Spatial reasoning data:
--------------------

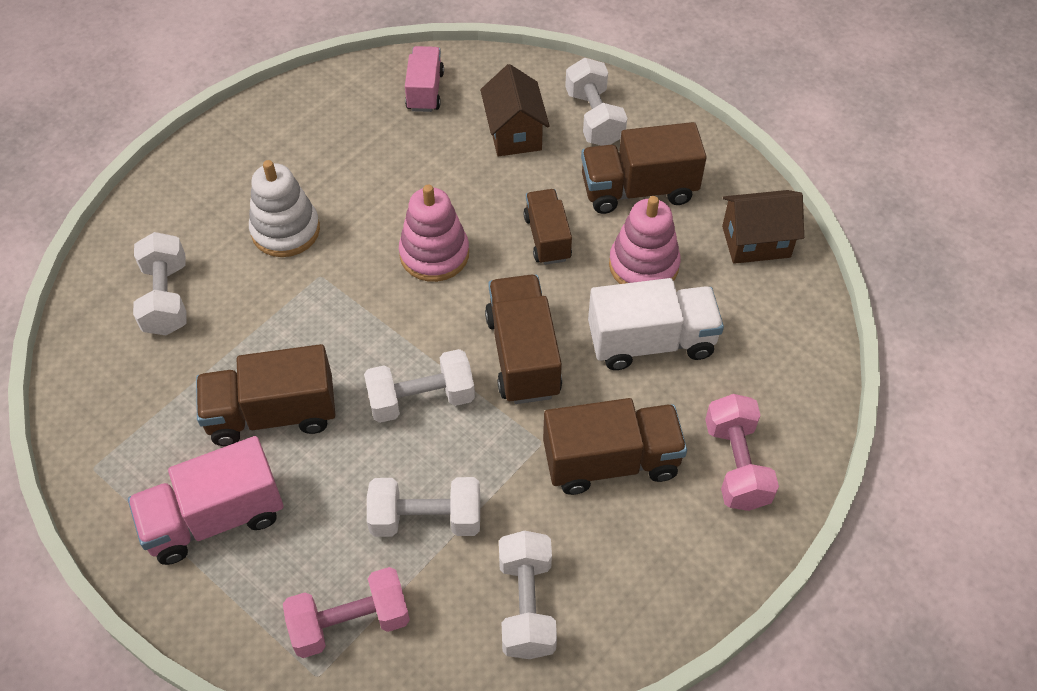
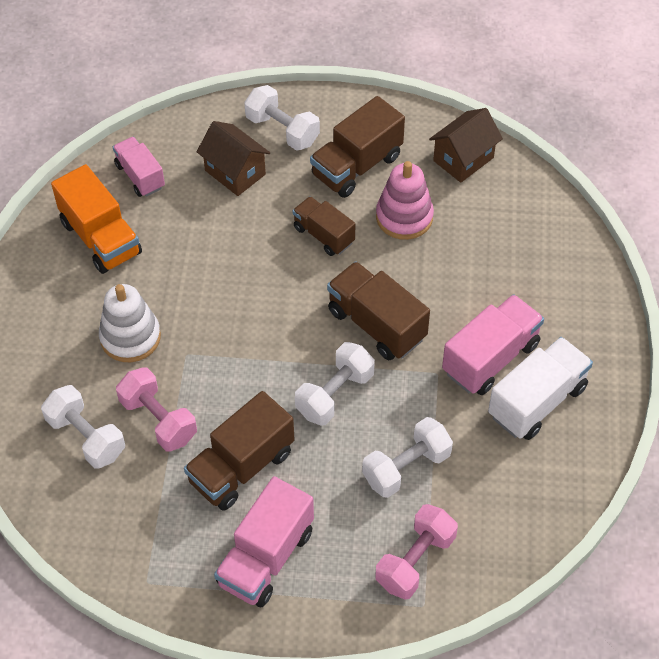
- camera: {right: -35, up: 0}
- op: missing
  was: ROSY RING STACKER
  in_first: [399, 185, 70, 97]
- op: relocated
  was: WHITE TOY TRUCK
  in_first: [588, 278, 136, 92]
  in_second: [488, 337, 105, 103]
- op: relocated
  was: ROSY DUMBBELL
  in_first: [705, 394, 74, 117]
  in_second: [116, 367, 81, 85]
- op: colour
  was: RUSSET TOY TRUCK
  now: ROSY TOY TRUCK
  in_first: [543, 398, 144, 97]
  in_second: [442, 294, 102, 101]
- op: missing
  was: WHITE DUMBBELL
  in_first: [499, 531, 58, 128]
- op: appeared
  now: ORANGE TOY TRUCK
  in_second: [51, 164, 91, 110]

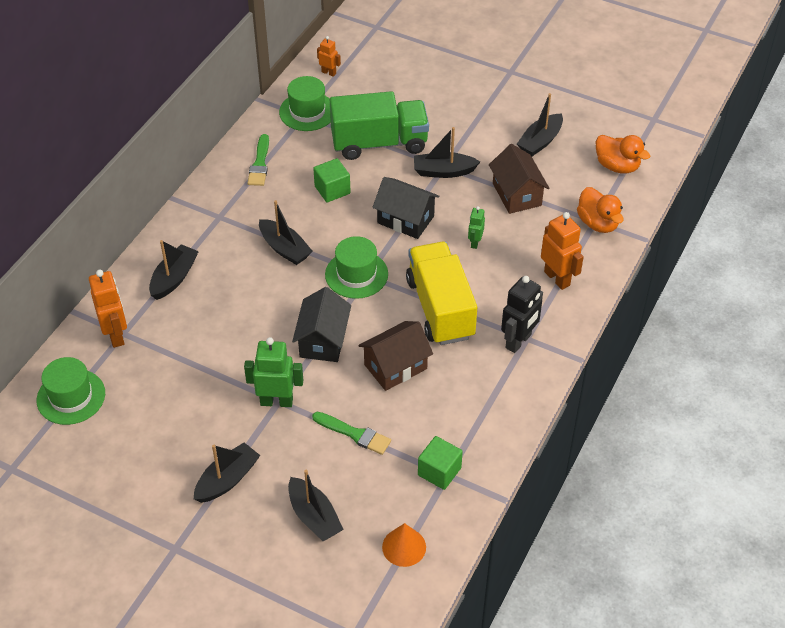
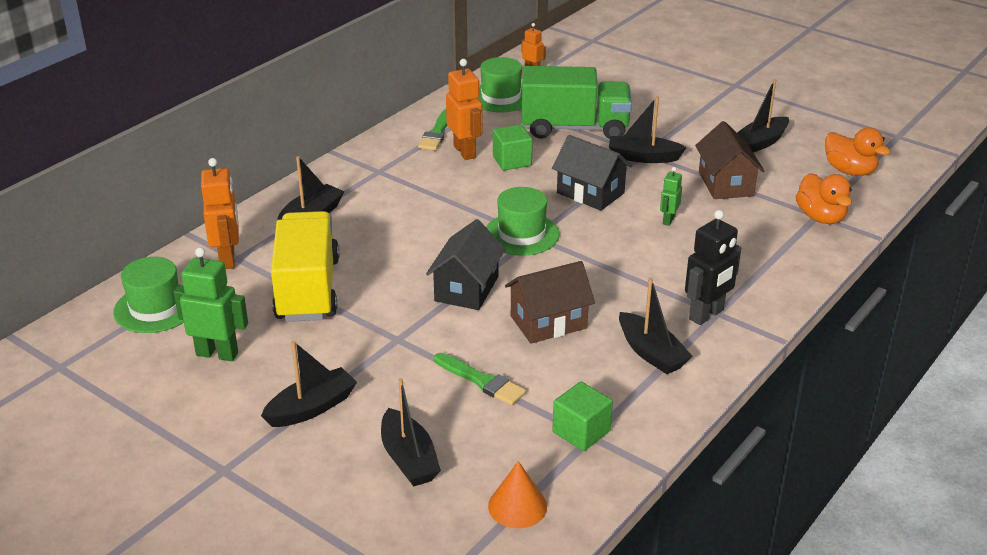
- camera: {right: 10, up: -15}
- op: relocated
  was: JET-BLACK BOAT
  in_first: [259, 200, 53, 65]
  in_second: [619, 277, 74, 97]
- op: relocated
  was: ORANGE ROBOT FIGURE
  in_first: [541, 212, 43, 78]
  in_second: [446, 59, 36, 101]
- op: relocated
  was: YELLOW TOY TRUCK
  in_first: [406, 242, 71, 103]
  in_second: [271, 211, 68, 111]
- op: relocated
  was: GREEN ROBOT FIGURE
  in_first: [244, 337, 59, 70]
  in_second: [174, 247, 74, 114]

--------------------

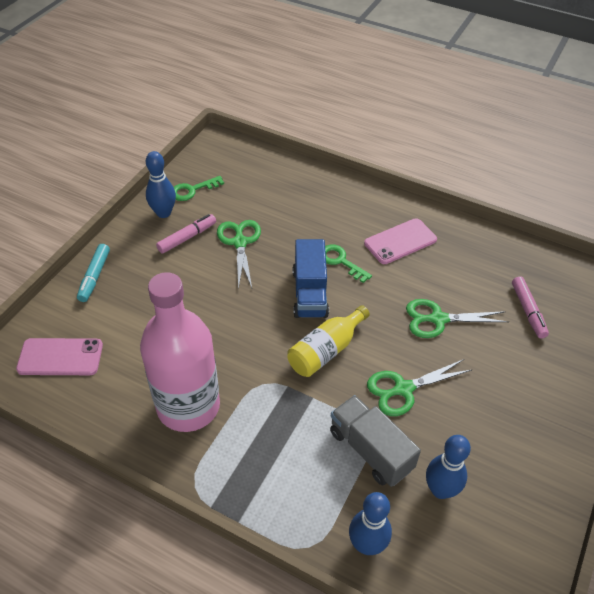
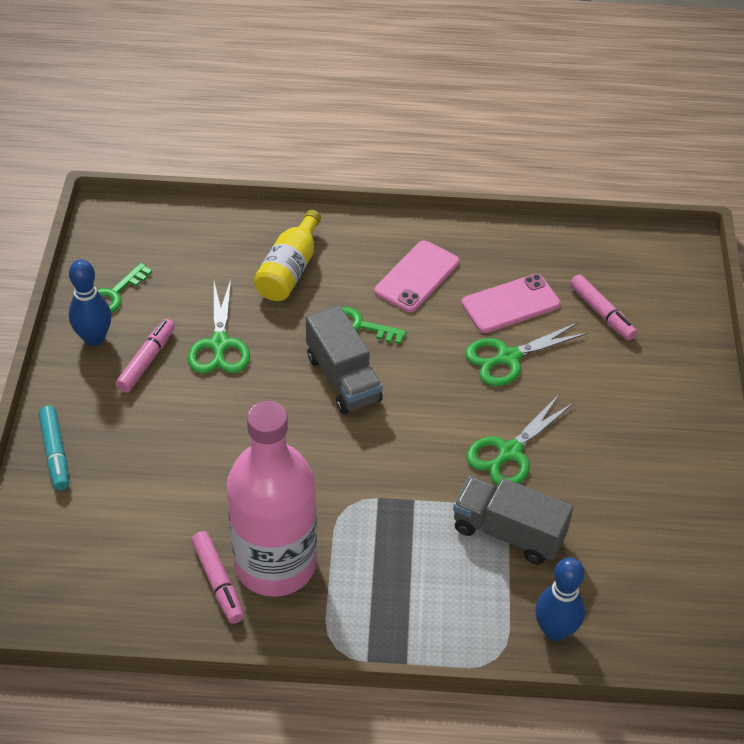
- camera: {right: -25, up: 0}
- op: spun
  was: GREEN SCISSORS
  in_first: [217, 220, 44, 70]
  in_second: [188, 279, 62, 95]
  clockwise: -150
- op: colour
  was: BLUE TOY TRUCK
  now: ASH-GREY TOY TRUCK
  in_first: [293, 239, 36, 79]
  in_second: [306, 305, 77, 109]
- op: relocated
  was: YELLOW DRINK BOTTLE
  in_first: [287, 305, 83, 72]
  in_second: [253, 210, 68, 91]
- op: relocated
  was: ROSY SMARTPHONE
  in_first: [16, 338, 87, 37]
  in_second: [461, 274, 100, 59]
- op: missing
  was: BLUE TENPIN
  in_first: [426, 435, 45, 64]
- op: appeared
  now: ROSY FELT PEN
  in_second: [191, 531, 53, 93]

--------------------

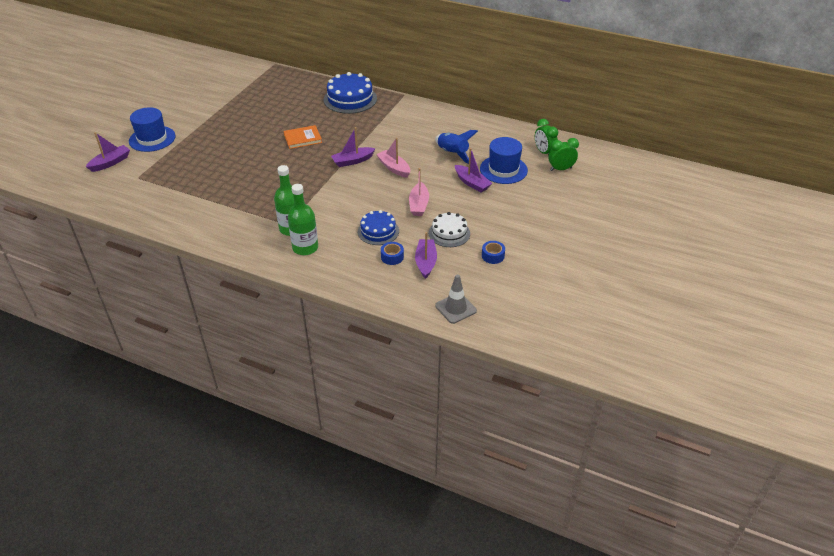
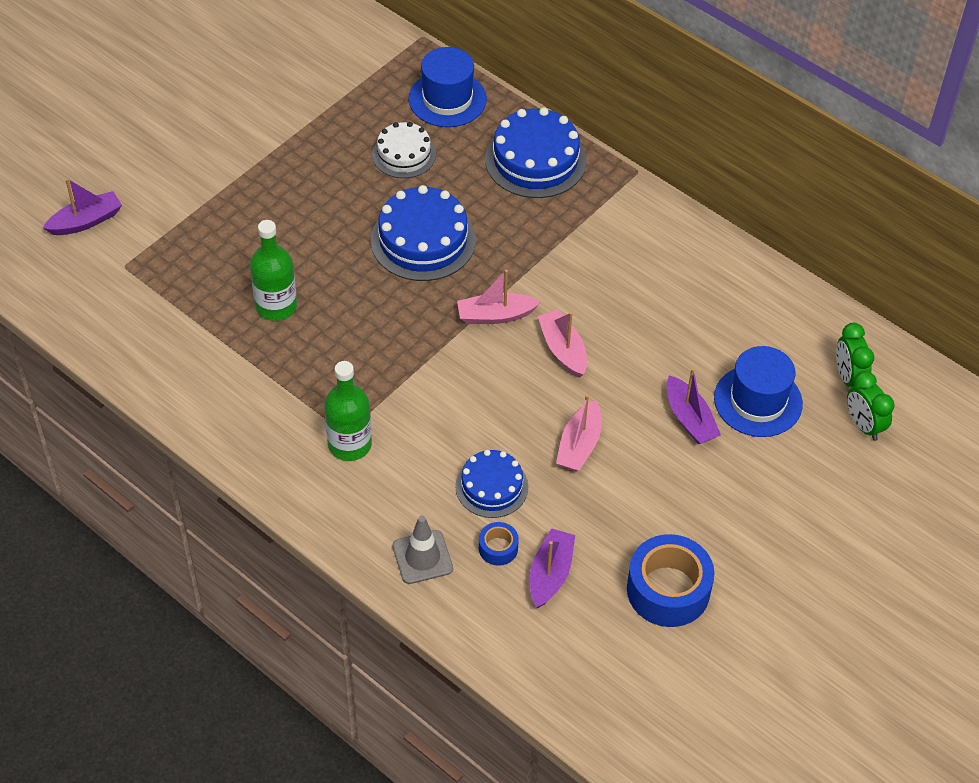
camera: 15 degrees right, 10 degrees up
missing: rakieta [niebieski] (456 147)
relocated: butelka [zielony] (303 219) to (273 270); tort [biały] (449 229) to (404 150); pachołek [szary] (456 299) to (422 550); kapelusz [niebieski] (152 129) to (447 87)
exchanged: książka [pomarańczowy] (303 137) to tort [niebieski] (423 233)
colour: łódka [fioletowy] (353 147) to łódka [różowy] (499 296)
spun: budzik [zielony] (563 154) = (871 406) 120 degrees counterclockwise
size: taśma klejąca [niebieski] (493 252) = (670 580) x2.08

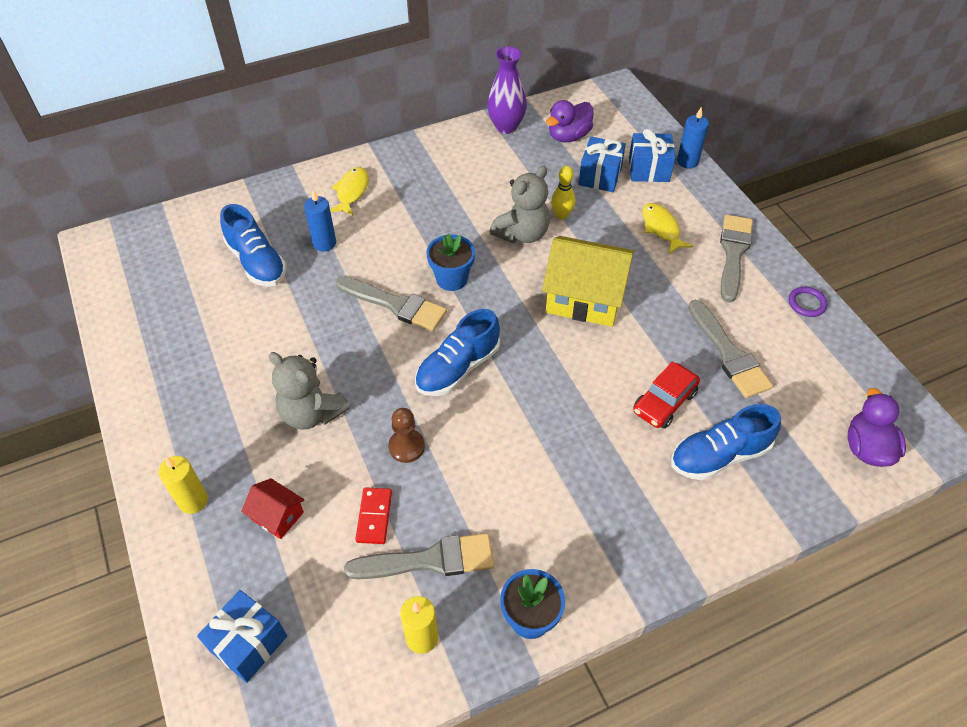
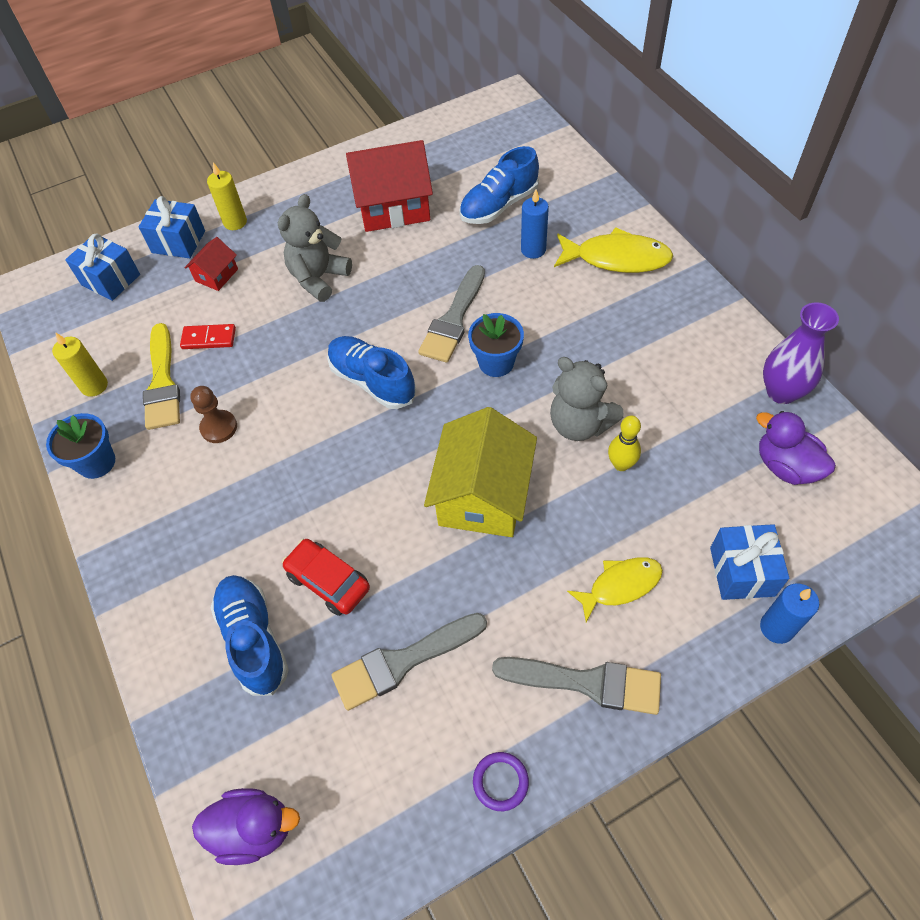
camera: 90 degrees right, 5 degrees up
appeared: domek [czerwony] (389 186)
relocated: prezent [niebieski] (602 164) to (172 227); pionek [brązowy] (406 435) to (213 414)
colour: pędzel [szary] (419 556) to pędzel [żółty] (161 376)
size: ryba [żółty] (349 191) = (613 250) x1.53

--------------------

Required work:
A single figure is expected: the count of lines in the data above that include the word "zielony".

Expected answer:
2